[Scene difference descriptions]
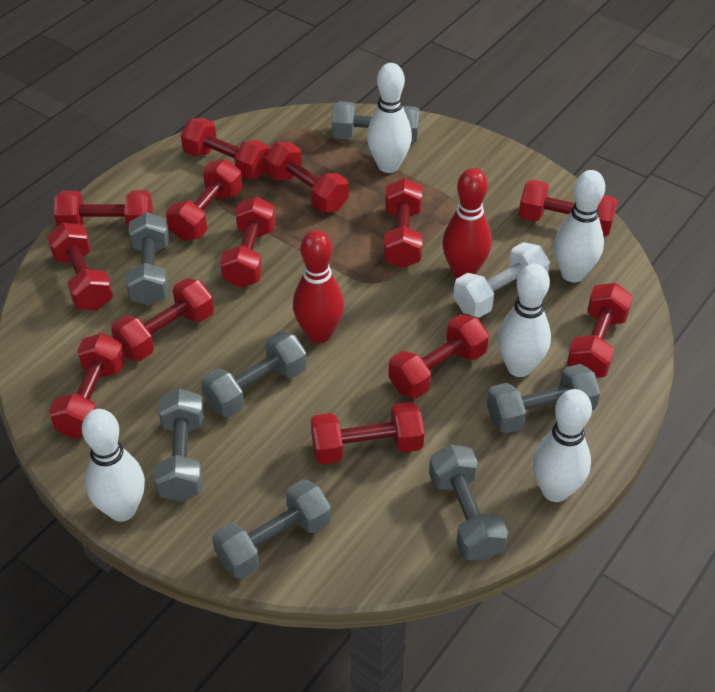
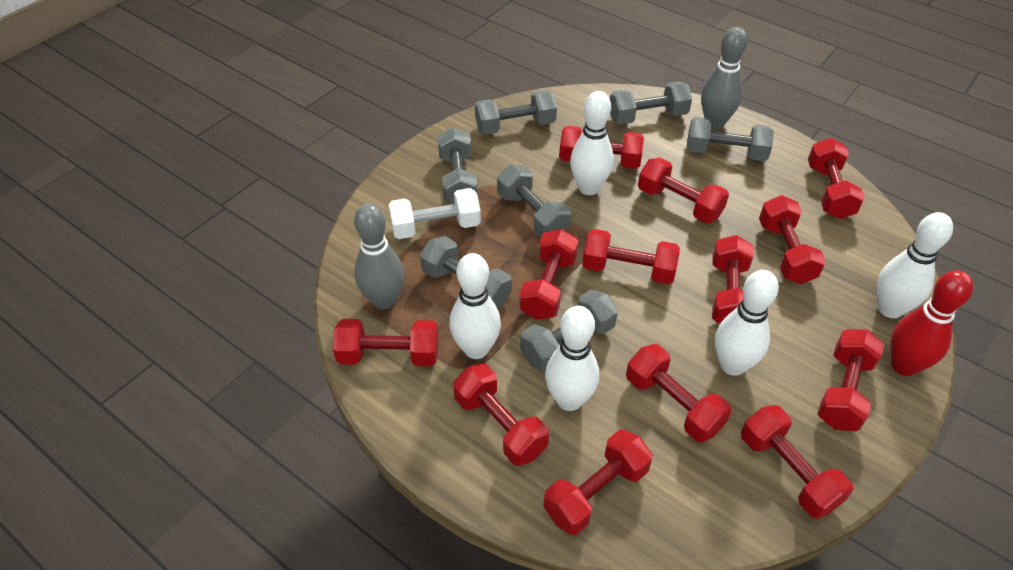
grey bowling pin: 0 -> 2
red bowling pin: 2 -> 1

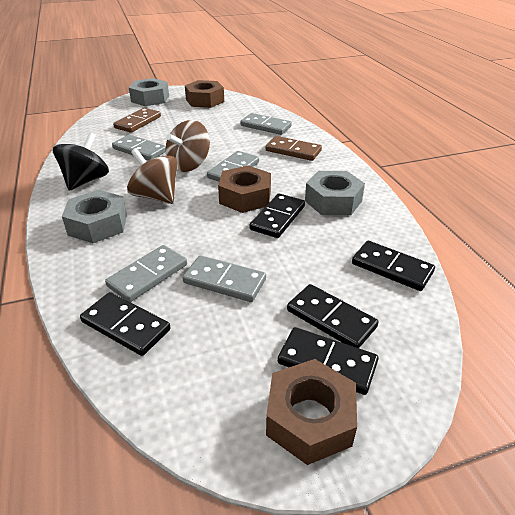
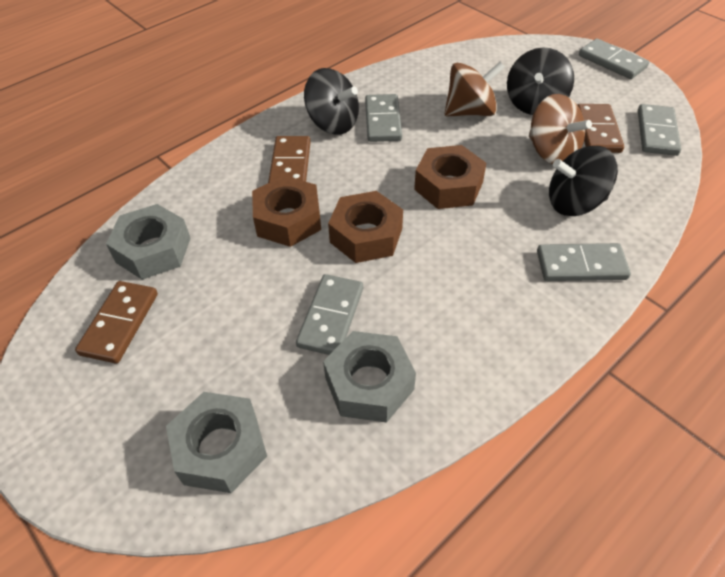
black domino: 5 -> 0
black spinning top: 1 -> 3
brown domino: 2 -> 3

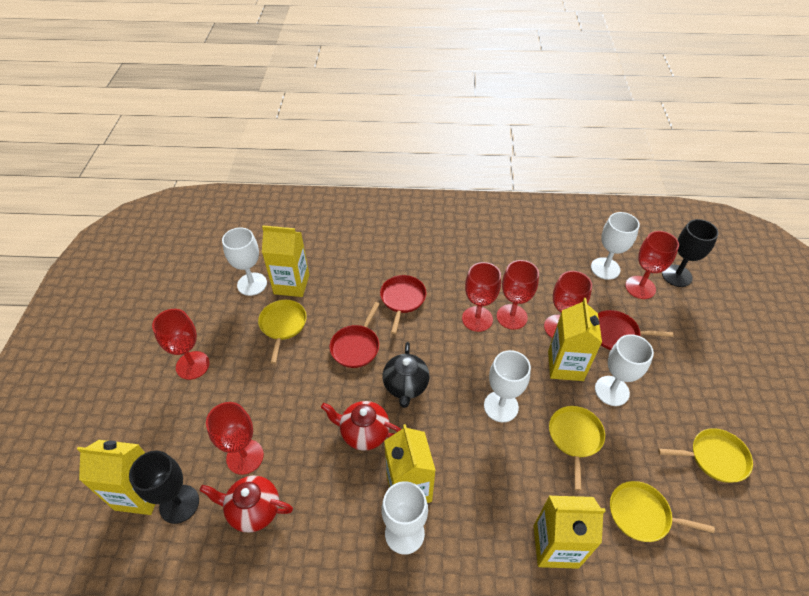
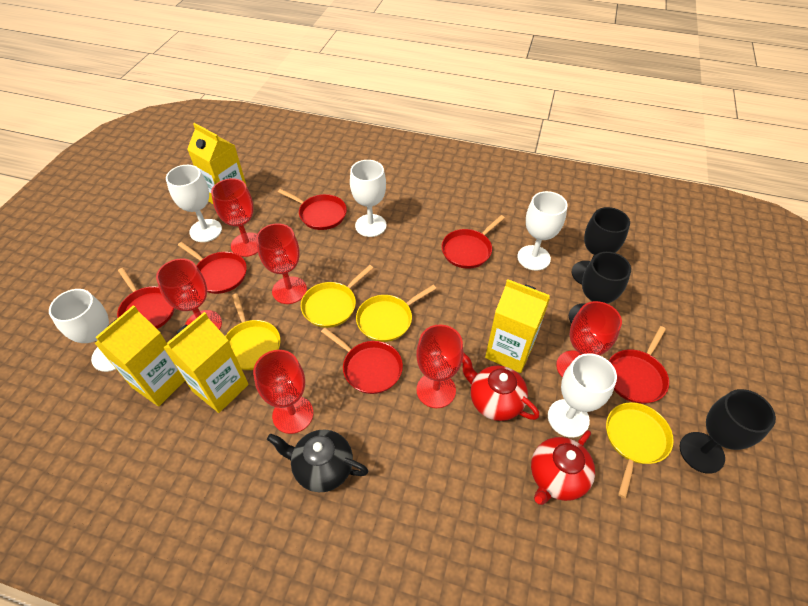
black goblet: 2 -> 3
red pan: 3 -> 6
yellow carton: 5 -> 4

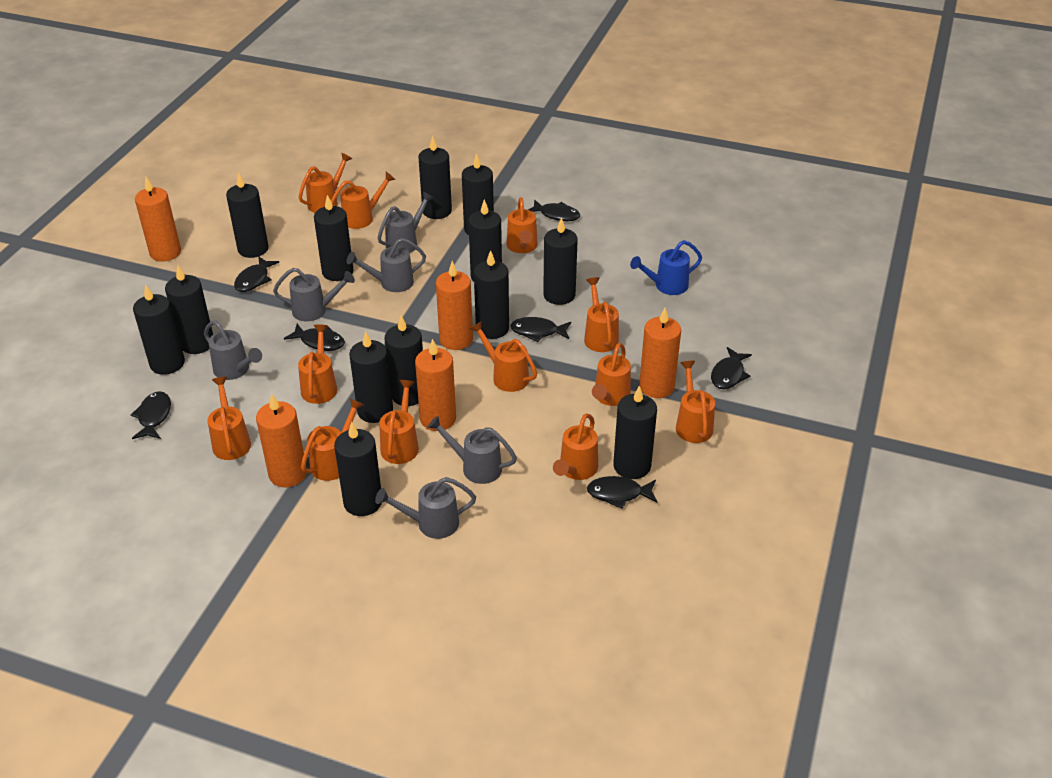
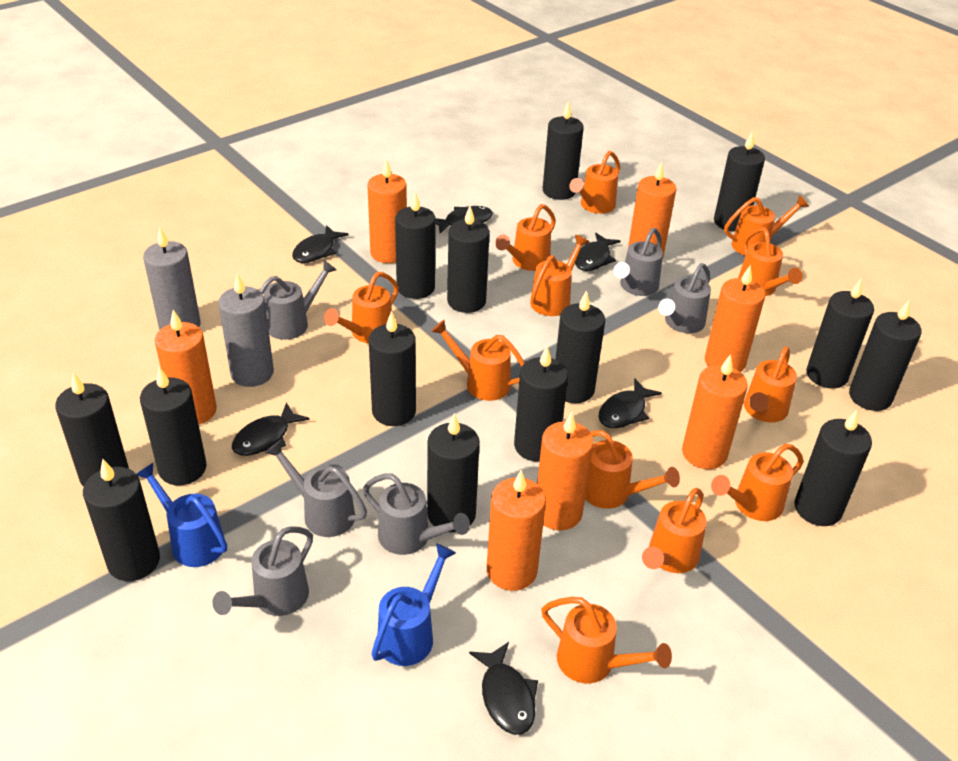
black candle: 13 -> 14
black fish: 7 -> 6
blue watering can: 1 -> 2
grey candle: 0 -> 2
orange candle: 5 -> 7

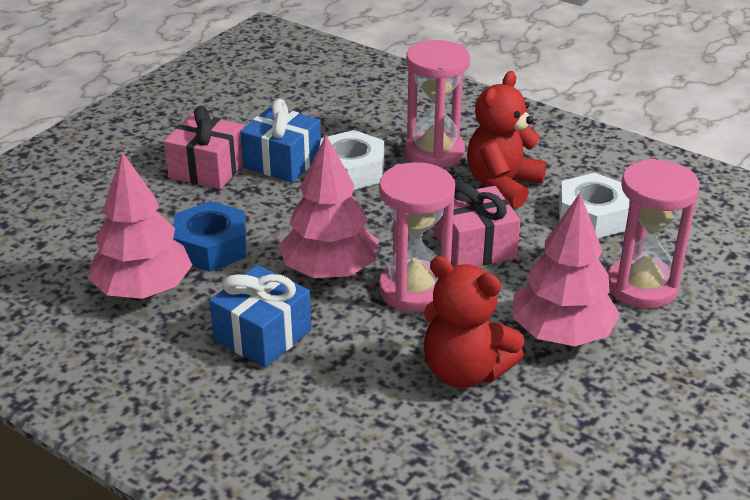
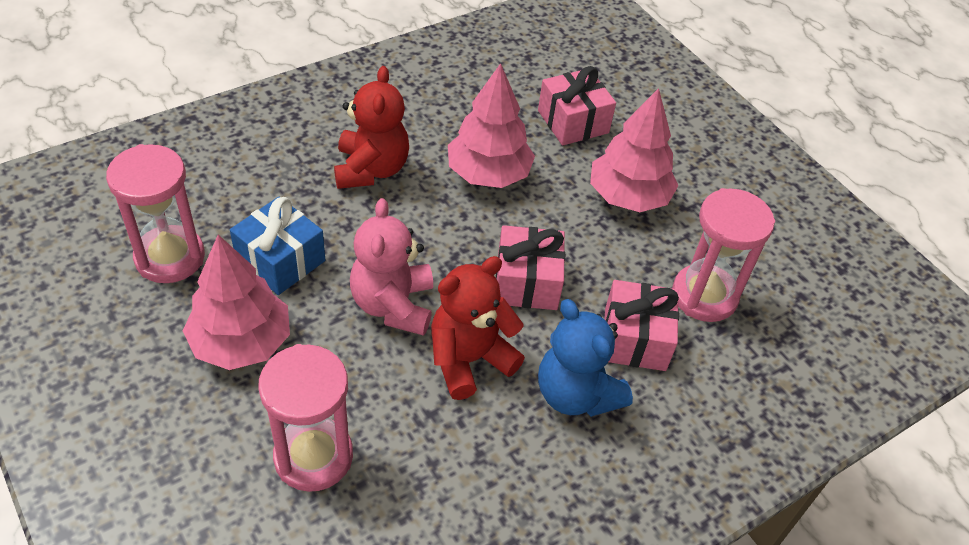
blue gift: 2 -> 1
blue nut: 1 -> 0
blue teddy bear: 0 -> 1
pink gift: 2 -> 3
pink teddy bear: 0 -> 1
white nut: 2 -> 0

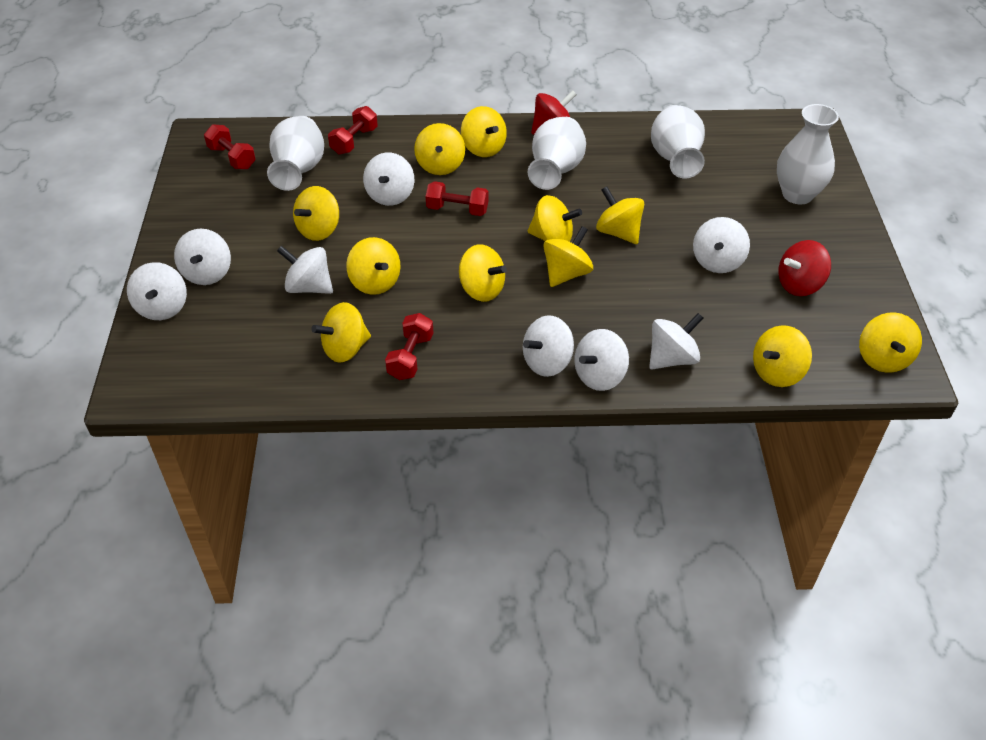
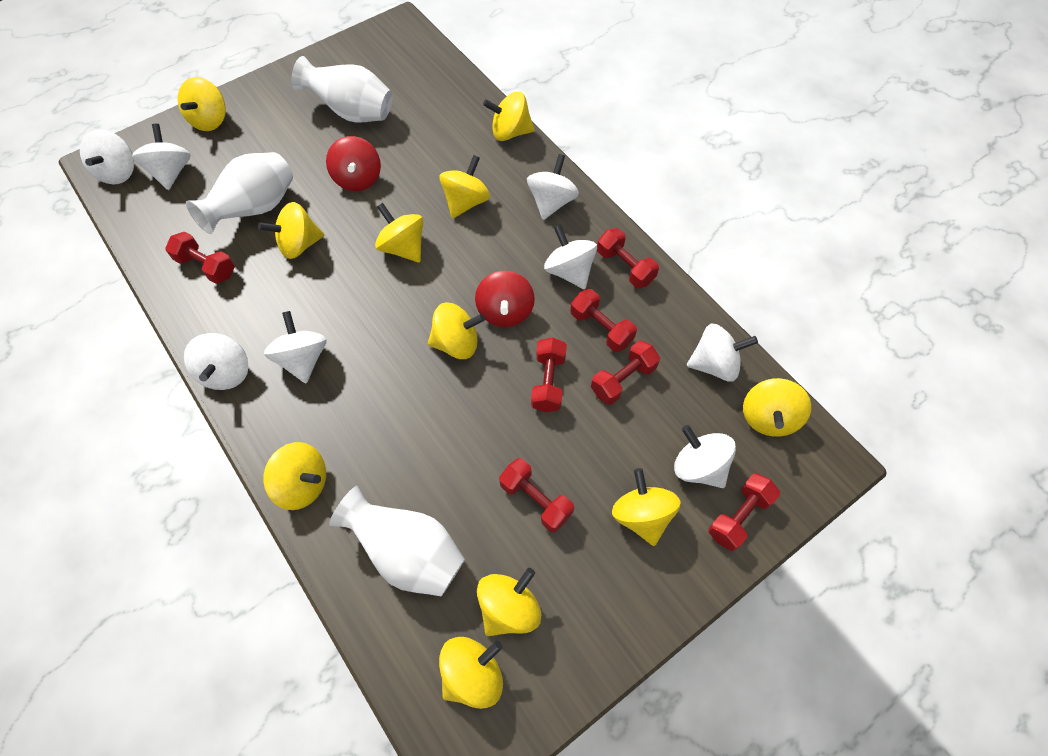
red dumbbell: 4 -> 7
white vase: 4 -> 3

§ WHAT IS BEING ASKED
Copy each line in the data that holds the word "candle".

§ ANSWER TO THE PROBLEM
black candle: 13 -> 14
grey candle: 0 -> 2
orange candle: 5 -> 7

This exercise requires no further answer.